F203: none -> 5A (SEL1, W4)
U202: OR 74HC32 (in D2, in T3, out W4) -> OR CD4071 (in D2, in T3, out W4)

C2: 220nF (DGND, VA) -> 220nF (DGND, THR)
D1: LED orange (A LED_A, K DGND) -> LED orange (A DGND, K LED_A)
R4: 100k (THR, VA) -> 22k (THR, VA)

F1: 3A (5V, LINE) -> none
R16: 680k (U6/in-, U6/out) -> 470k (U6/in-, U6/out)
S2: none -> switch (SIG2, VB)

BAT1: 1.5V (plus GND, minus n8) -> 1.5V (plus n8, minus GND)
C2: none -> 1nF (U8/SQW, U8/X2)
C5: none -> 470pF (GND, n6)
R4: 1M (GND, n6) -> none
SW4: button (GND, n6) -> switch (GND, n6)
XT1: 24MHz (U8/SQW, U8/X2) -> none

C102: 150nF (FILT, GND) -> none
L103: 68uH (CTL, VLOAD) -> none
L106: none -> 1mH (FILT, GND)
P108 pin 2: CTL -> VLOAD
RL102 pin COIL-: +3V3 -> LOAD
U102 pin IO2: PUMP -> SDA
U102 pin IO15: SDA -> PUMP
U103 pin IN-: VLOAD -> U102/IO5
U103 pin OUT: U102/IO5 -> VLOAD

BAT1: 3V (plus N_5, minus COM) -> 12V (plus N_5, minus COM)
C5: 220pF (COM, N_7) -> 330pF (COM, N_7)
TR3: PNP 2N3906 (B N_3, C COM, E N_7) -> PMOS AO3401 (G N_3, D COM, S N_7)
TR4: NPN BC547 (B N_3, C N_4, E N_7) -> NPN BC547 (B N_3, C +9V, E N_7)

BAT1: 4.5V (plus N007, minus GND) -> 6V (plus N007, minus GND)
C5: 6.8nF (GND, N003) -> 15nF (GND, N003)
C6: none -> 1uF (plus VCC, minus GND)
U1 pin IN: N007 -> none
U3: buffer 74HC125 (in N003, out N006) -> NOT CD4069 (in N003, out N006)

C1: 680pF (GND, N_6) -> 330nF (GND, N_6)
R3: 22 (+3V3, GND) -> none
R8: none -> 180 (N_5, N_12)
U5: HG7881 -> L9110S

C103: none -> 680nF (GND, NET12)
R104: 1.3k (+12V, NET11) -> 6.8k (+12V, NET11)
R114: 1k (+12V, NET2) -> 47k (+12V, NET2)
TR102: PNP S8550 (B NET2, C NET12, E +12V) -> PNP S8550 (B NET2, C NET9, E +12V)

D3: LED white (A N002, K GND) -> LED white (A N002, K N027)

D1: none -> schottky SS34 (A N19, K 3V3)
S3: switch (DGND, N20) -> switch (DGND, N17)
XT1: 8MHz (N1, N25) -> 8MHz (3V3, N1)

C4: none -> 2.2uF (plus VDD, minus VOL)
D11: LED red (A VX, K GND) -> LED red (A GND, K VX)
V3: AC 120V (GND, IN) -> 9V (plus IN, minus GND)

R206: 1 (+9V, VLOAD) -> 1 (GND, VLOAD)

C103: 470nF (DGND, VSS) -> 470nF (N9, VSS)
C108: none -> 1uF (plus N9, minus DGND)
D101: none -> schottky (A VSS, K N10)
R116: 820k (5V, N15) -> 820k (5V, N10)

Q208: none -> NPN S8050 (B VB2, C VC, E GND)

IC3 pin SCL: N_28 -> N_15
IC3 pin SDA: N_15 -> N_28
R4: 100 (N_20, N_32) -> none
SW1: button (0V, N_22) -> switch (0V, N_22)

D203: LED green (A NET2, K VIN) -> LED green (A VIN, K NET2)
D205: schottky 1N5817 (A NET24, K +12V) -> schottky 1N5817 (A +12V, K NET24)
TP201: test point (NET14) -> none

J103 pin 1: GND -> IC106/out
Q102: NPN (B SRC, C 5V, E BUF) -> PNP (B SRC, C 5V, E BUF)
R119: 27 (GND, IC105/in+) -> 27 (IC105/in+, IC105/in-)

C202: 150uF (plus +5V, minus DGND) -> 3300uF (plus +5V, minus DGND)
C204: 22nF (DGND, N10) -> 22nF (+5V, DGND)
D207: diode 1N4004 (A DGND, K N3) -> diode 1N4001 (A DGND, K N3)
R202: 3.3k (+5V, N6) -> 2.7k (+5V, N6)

→ **DIRECTIONS**
Out of the data above, give again only the lines starting at the one holding "C103: 470nF (DGND, VSS) -> 470nF (N9, VSS)" and ending at the one holding "D203: LED green", unchanged.

→ **ANSWER SECTION**
C103: 470nF (DGND, VSS) -> 470nF (N9, VSS)
C108: none -> 1uF (plus N9, minus DGND)
D101: none -> schottky (A VSS, K N10)
R116: 820k (5V, N15) -> 820k (5V, N10)

Q208: none -> NPN S8050 (B VB2, C VC, E GND)

IC3 pin SCL: N_28 -> N_15
IC3 pin SDA: N_15 -> N_28
R4: 100 (N_20, N_32) -> none
SW1: button (0V, N_22) -> switch (0V, N_22)

D203: LED green (A NET2, K VIN) -> LED green (A VIN, K NET2)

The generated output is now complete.